Exercise input:
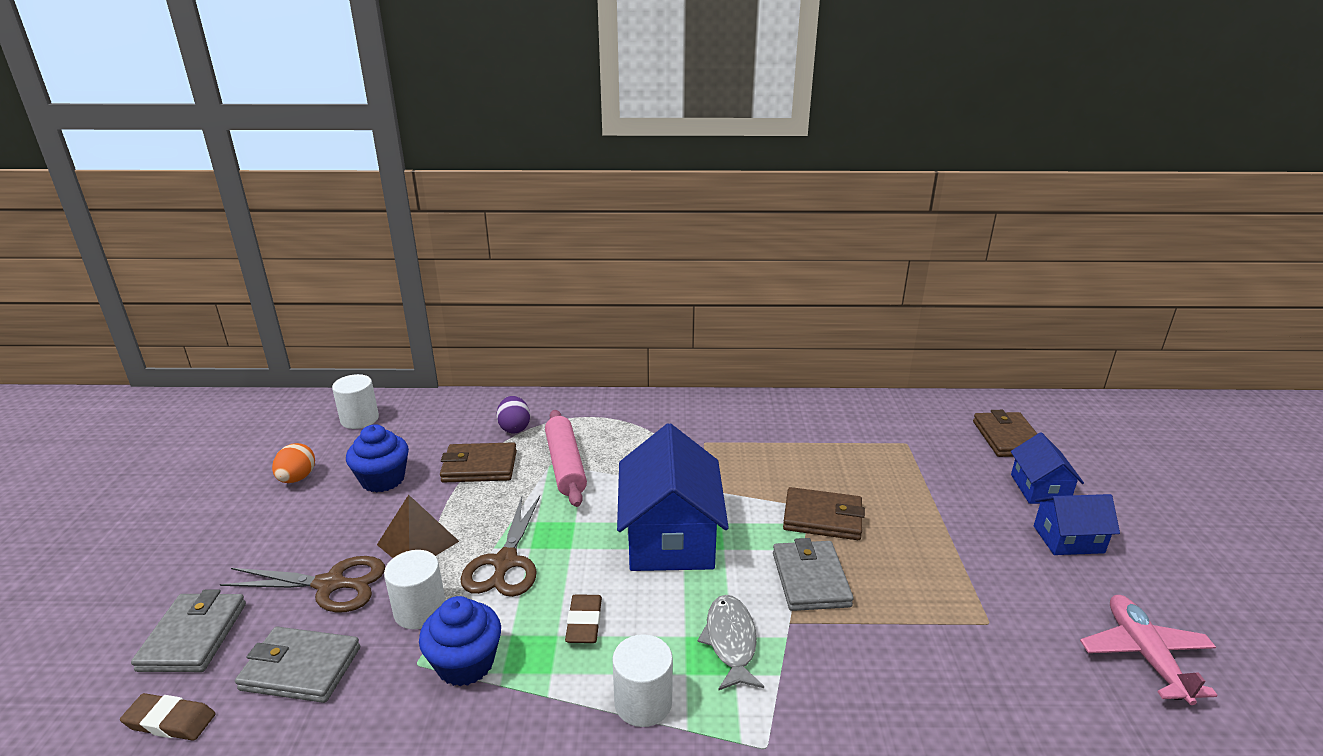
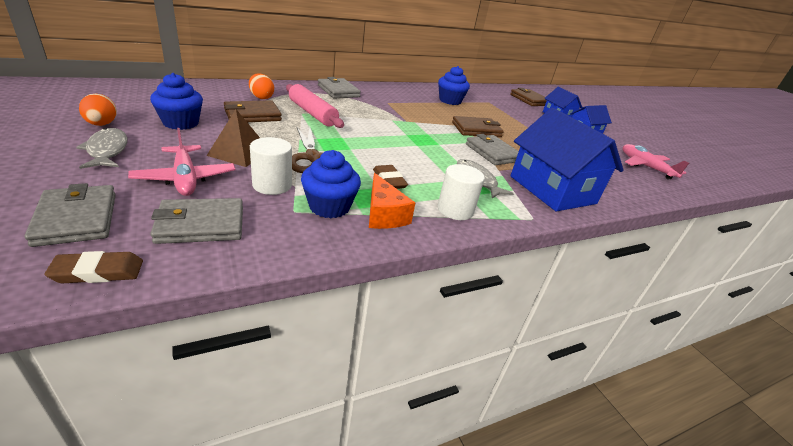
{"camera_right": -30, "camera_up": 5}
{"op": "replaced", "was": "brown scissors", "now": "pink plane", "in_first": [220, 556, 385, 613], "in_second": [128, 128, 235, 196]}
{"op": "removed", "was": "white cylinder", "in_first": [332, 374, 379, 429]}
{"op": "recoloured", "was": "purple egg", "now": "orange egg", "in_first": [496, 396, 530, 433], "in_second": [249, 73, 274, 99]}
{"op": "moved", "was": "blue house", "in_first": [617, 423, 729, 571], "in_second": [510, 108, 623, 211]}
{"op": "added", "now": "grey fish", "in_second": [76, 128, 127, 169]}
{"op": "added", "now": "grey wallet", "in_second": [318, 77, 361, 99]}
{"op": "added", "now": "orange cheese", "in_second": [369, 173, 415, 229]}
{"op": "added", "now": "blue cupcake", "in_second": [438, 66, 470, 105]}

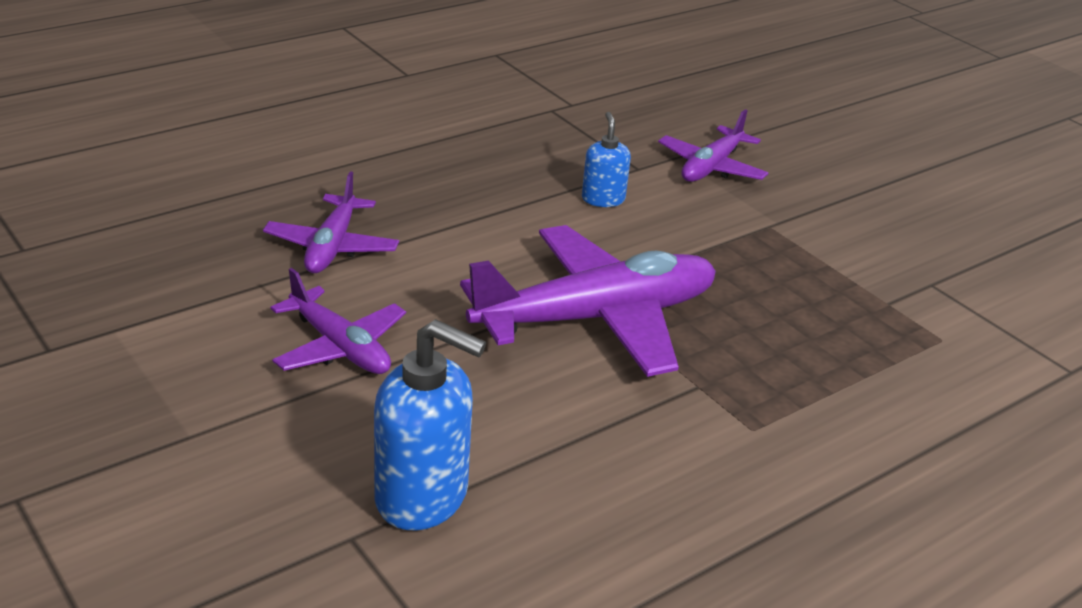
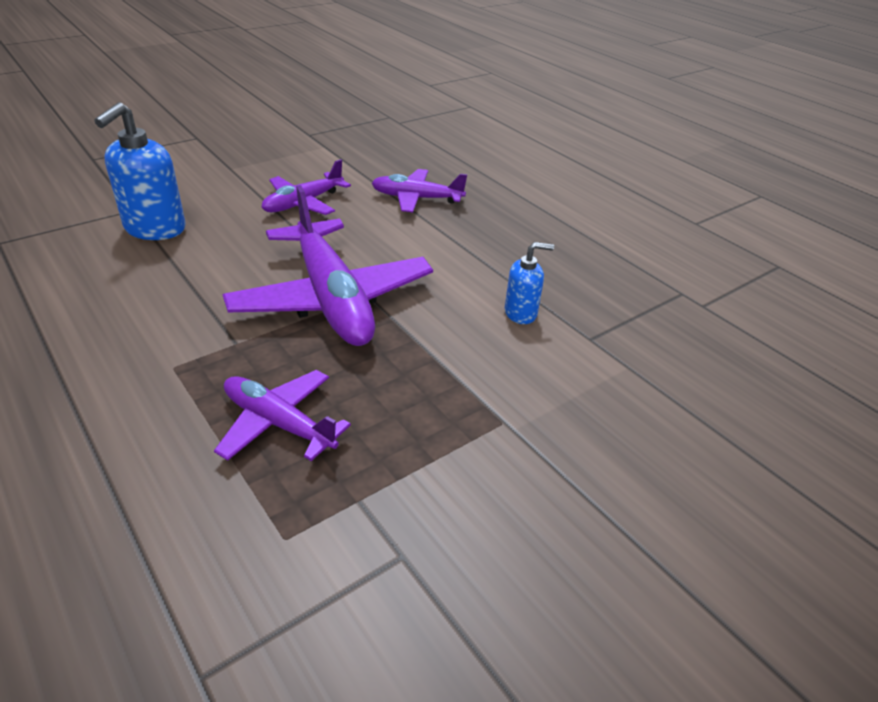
{"camera_right": 90, "camera_up": 5}
{"op": "moved", "was": "purple plane", "in_first": [658, 109, 768, 182], "in_second": [214, 370, 351, 461]}

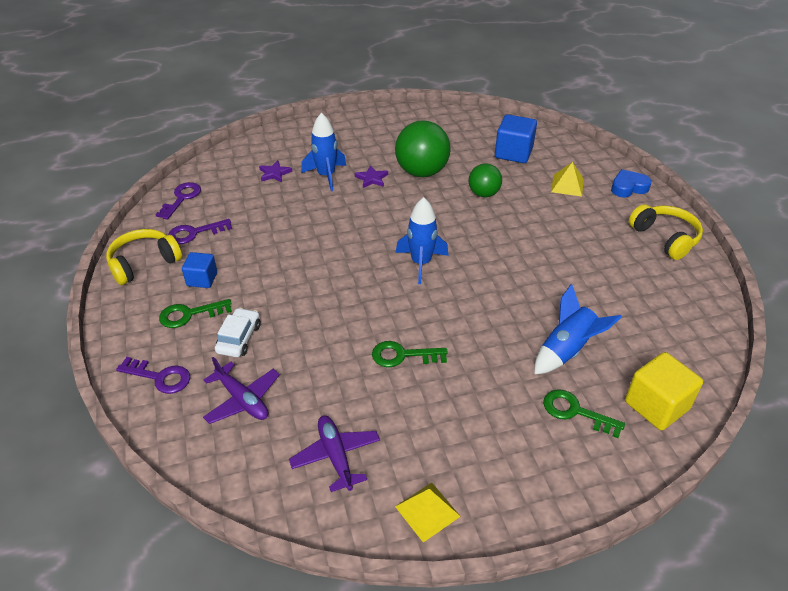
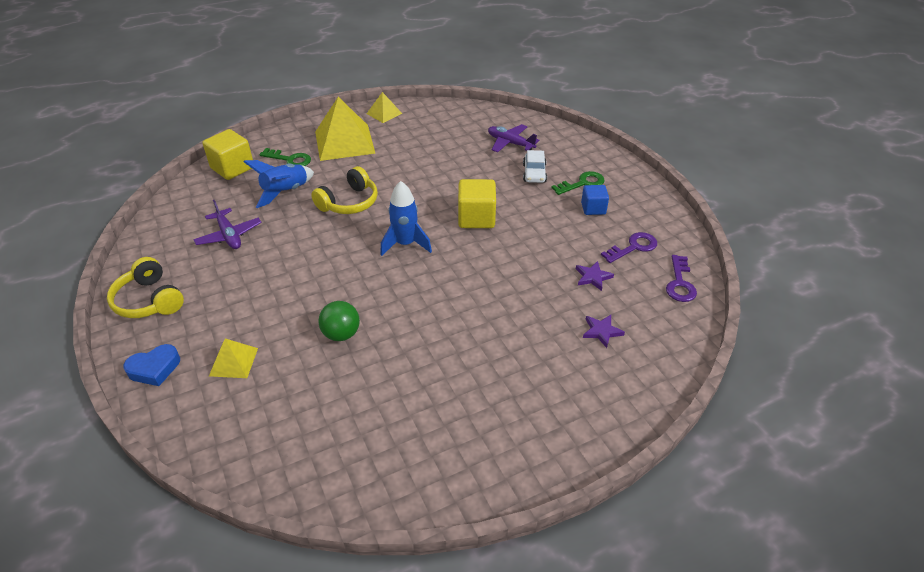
{"camera_right": 170, "camera_up": 0}
{"op": "moved", "was": "yellow headphones", "in_first": [106, 229, 182, 285], "in_second": [311, 166, 378, 214]}
{"op": "removed", "was": "purple key", "in_first": [116, 357, 190, 394]}
{"op": "moved", "was": "purple plane", "in_first": [289, 415, 380, 492], "in_second": [194, 200, 262, 249]}
{"op": "removed", "was": "blue rocket", "in_first": [301, 113, 346, 191]}
{"op": "moved", "was": "purple star", "in_first": [355, 165, 388, 188], "in_second": [576, 261, 614, 291]}
{"op": "removed", "was": "green key", "in_first": [372, 341, 448, 367]}
{"op": "removed", "was": "green ball", "in_first": [395, 121, 451, 177]}
{"op": "removed", "was": "blue cube", "in_first": [495, 114, 537, 163]}
{"op": "added", "now": "yellow pyramid", "in_second": [315, 97, 376, 161]}
{"op": "added", "now": "yellow cube", "in_second": [458, 179, 496, 228]}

Problem requirements: Exactly how many lines in the material above mention the word "green"? Give the number and nothing besides.

Written solution: 2